Problem to solve =>
Print the records below exactly, omitting all pictures.

*** Provided information Section Begins ***

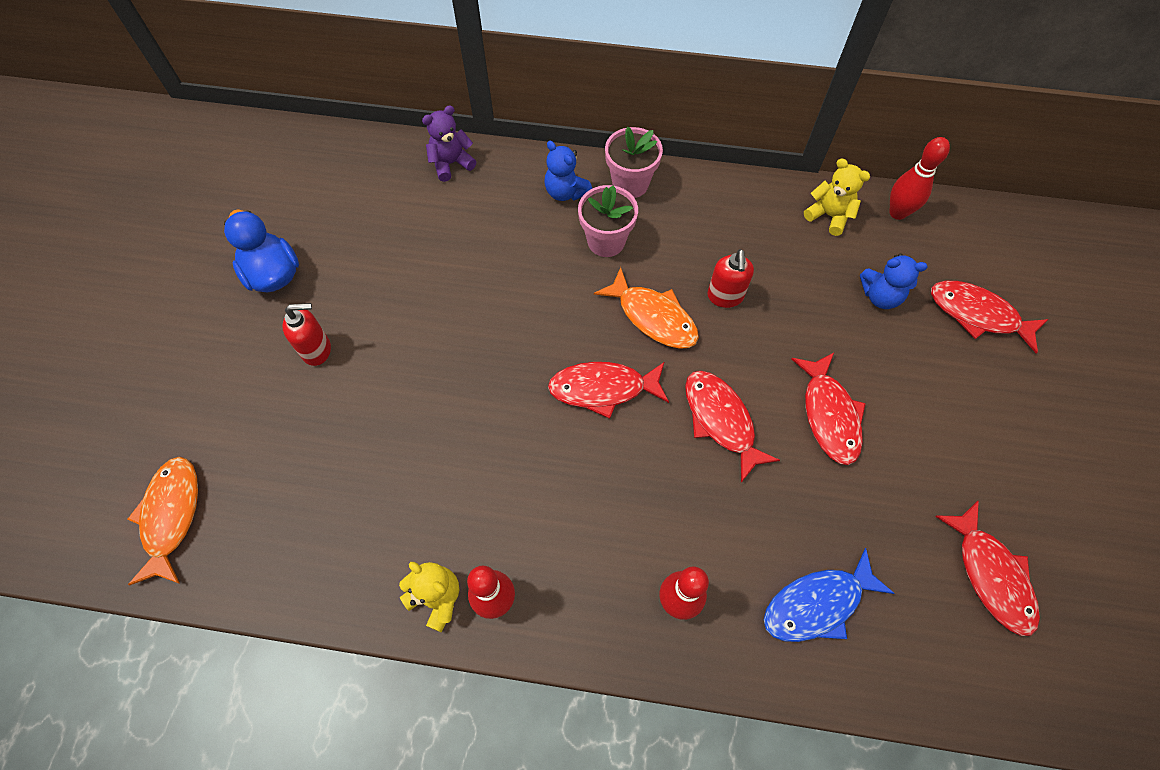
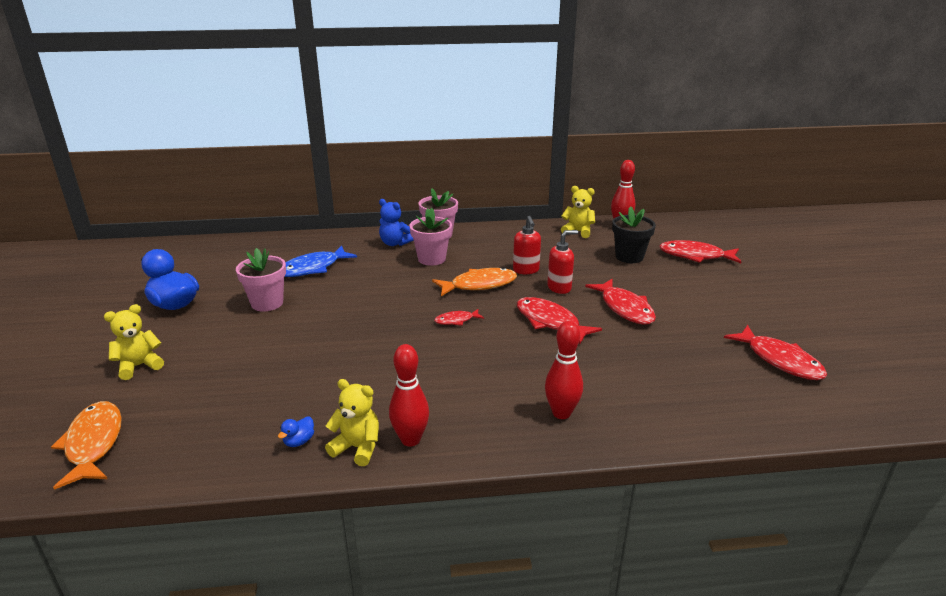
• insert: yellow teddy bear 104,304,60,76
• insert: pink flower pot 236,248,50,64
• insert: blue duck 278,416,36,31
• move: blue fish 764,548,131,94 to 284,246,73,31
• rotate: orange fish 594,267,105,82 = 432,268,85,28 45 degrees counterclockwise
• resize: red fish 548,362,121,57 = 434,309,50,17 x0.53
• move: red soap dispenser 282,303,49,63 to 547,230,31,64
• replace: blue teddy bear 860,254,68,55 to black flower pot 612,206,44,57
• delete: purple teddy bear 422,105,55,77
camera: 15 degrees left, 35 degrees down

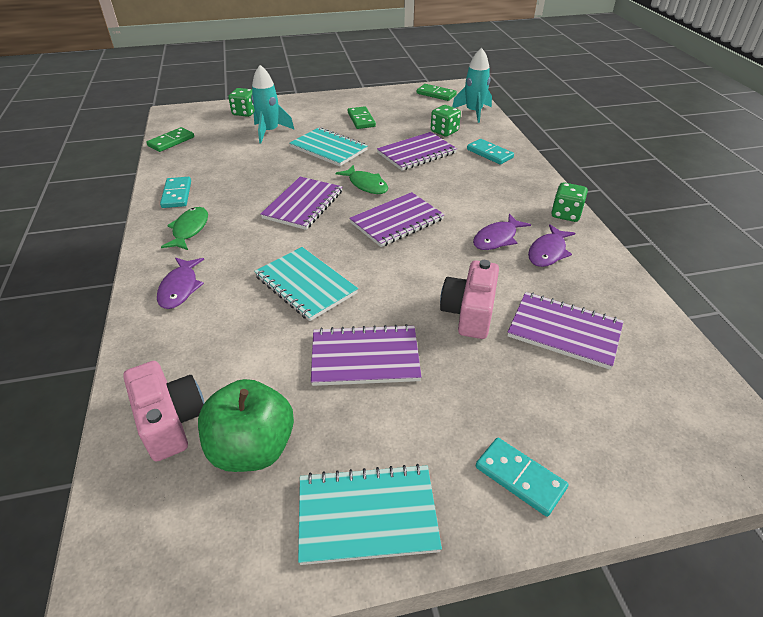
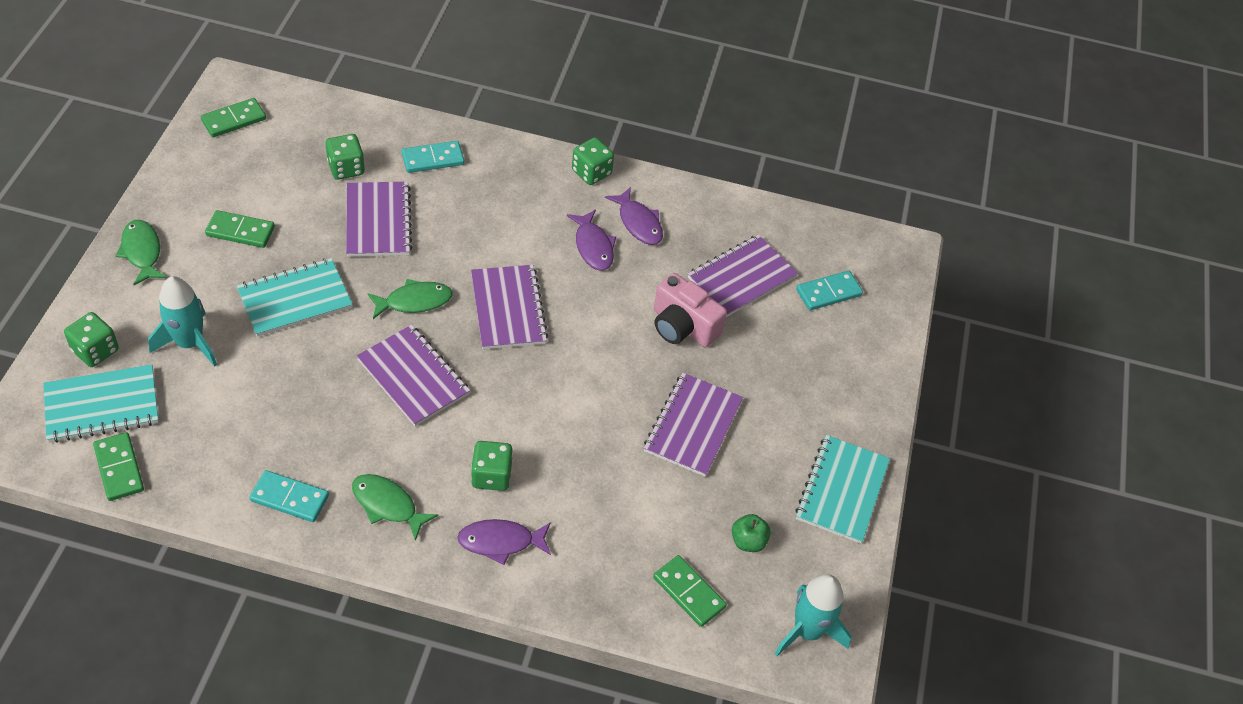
• move: turquoise notebook 254,247,104,74 to 43,364,116,79
• insert: green fish 116,220,51,65
• rotate: purple fish 157,258,47,51 = 457,519,94,46 150 degrees clockwise
• insert: green dice 471,441,42,50
• replace: pink camera 123,361,81,101 to green domino 653,555,74,72
• resize: green apple 198,379,96,93 = 732,514,39,38 x0.49
• move: turquoise rocket 452,47,40,76 to 775,574,76,82
• move: turquoise domino 476,438,92,79 to 796,271,67,40
camera: 70 degrees left, 10 degrees up

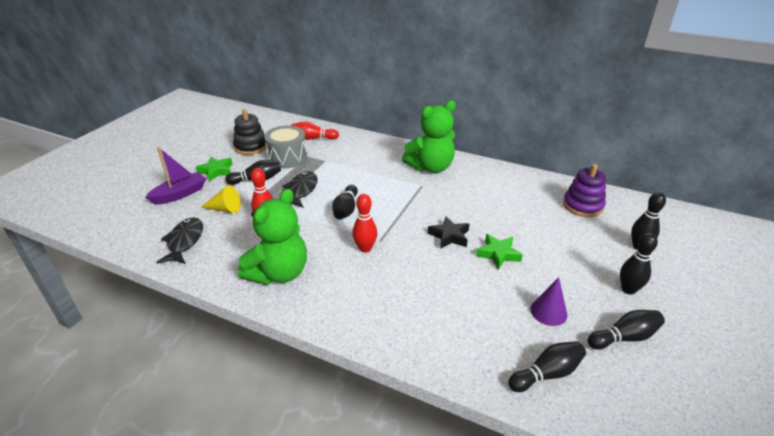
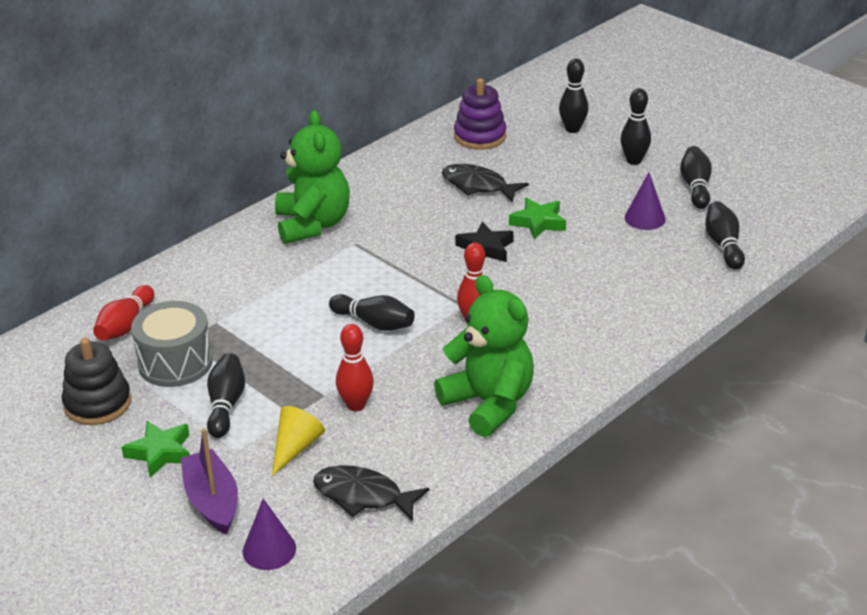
• insert: purple cone 243,498,53,72
• move: black fish 282,171,36,37 to 442,164,87,38
camera: 70 degrees left, 0 degrees up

*** Provided information Section Ends ***

Response to this exercise =>
• insert: yellow teddy bear 104,304,60,76
• insert: pink flower pot 236,248,50,64
• insert: blue duck 278,416,36,31
• move: blue fish 764,548,131,94 to 284,246,73,31
• rotate: orange fish 594,267,105,82 = 432,268,85,28 45 degrees counterclockwise
• resize: red fish 548,362,121,57 = 434,309,50,17 x0.53
• move: red soap dispenser 282,303,49,63 to 547,230,31,64
• replace: blue teddy bear 860,254,68,55 to black flower pot 612,206,44,57
• delete: purple teddy bear 422,105,55,77
camera: 15 degrees left, 35 degrees down

• move: turquoise notebook 254,247,104,74 to 43,364,116,79
• insert: green fish 116,220,51,65
• rotate: purple fish 157,258,47,51 = 457,519,94,46 150 degrees clockwise
• insert: green dice 471,441,42,50
• replace: pink camera 123,361,81,101 to green domino 653,555,74,72
• resize: green apple 198,379,96,93 = 732,514,39,38 x0.49
• move: turquoise rocket 452,47,40,76 to 775,574,76,82
• move: turquoise domino 476,438,92,79 to 796,271,67,40
camera: 70 degrees left, 10 degrees up

• insert: purple cone 243,498,53,72
• move: black fish 282,171,36,37 to 442,164,87,38
camera: 70 degrees left, 0 degrees up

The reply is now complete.